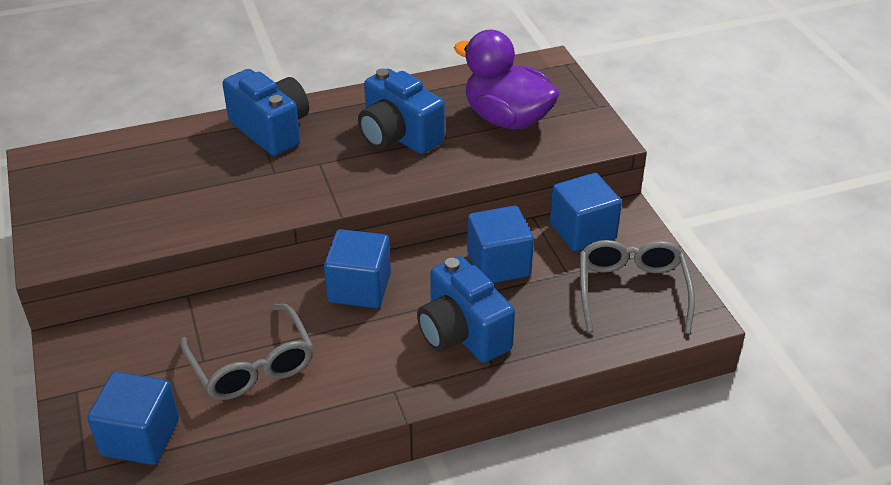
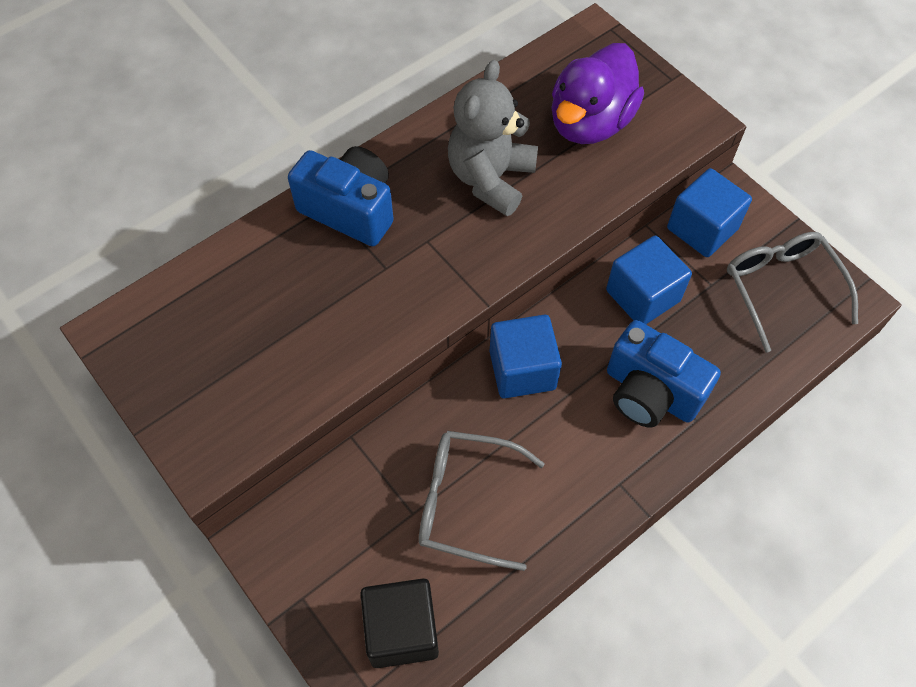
camera: 20 degrees left, 20 degrees up
(140, 437) = (402, 630): blue cube -> black cube
(252, 365) = (466, 502): grey glasses -> grey glasses turned 150 degrees clockwise
(398, 136) = (490, 178): blue camera -> grey teddy bear
(507, 119) = (590, 122): purple duck -> purple duck turned 75 degrees counterclockwise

WHAT TO WORK ON =
Return, word for word, the lines from the one containing "(140, 437) = (402, 630): blue" through the end of the data above, both ends included, and nothing else.

TASK SOLUTION =
(140, 437) = (402, 630): blue cube -> black cube
(252, 365) = (466, 502): grey glasses -> grey glasses turned 150 degrees clockwise
(398, 136) = (490, 178): blue camera -> grey teddy bear
(507, 119) = (590, 122): purple duck -> purple duck turned 75 degrees counterclockwise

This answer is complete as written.